§ **Exercise details**
Starting with the line that contains "orange brick K4" and stopping after the line that contains "black slope L1:L3", return each line below exactly as written, with no others.

Entries supplied section start

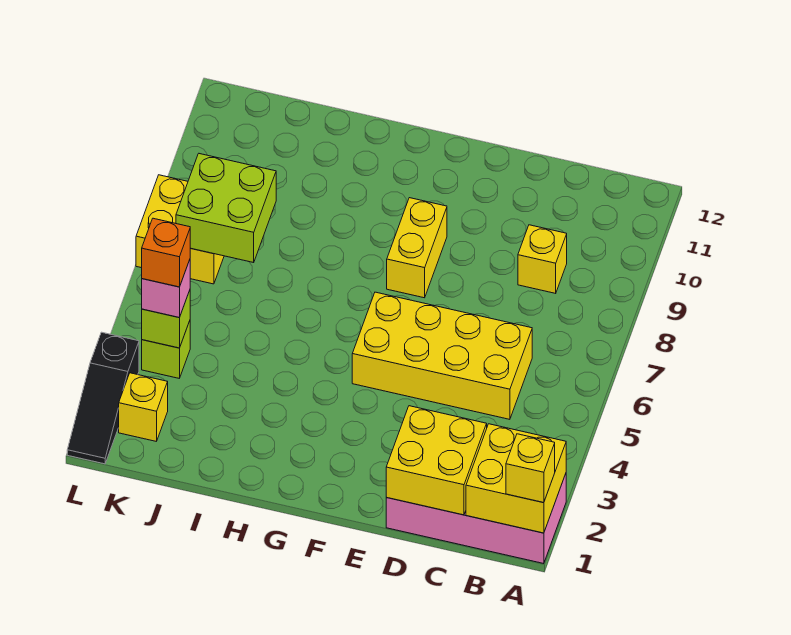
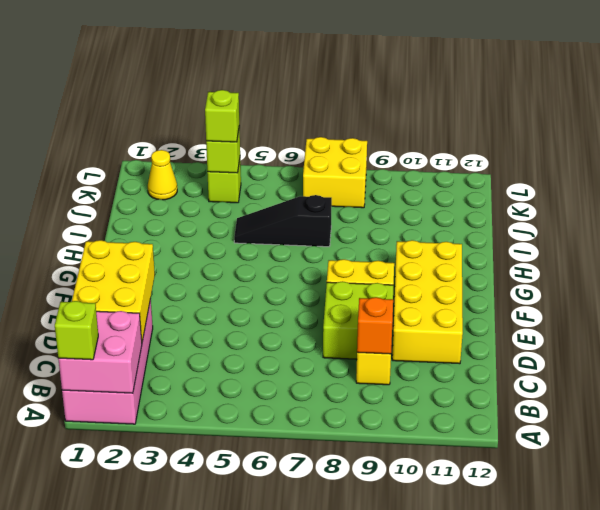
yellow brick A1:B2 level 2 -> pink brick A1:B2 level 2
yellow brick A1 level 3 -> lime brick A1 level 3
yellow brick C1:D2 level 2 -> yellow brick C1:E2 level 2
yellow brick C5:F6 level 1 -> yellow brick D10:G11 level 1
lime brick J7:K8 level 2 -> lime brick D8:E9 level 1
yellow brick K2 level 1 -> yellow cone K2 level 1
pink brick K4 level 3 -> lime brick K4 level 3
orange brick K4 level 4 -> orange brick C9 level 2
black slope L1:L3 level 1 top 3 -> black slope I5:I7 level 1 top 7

Entries supplied section end
Entries supplied section start

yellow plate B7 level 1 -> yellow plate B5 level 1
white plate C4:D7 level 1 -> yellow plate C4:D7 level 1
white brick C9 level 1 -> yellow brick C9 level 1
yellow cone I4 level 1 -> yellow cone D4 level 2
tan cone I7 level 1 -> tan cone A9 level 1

Entries supplied section end
Entries supplied section start

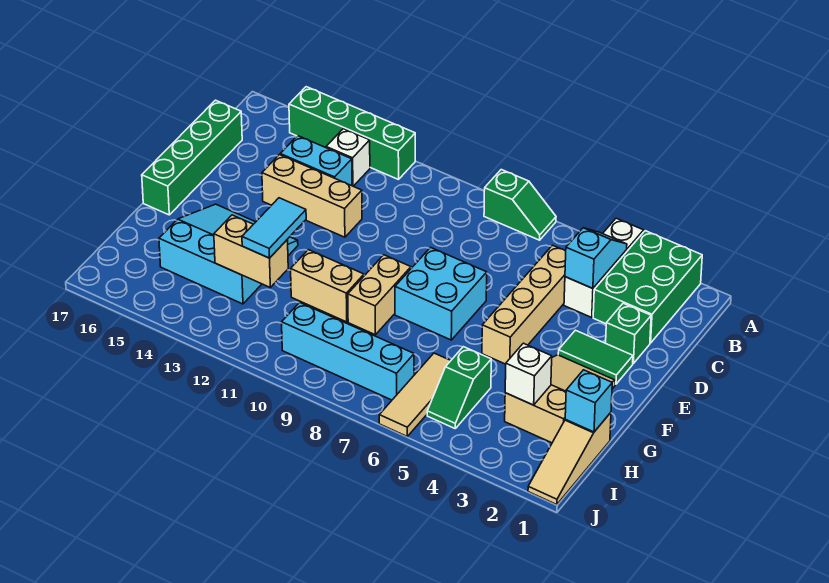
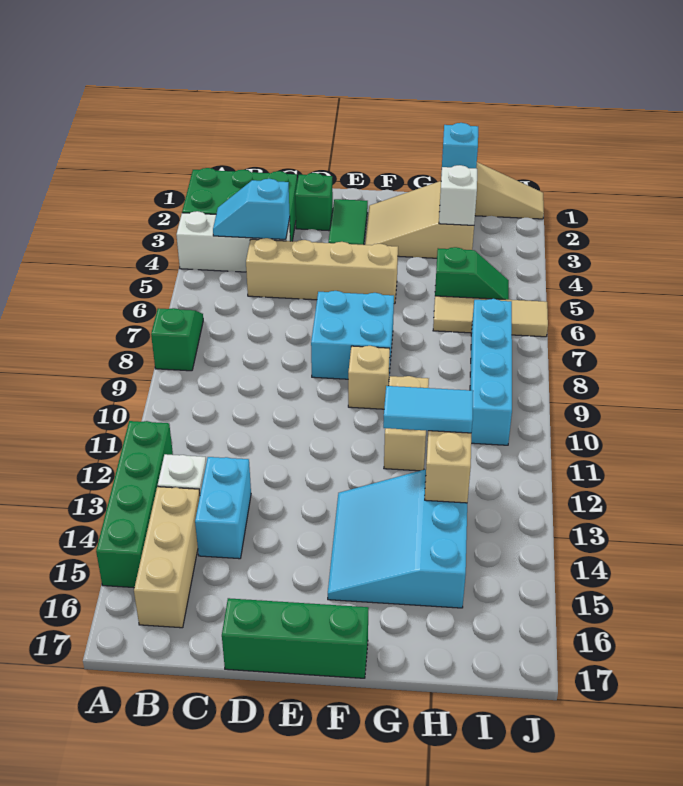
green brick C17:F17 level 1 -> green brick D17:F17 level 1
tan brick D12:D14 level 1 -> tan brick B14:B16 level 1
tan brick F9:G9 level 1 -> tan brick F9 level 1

Entries supplied section end

§ **Solution**
orange brick K4 level 4 -> orange brick C9 level 2
black slope L1:L3 level 1 top 3 -> black slope I5:I7 level 1 top 7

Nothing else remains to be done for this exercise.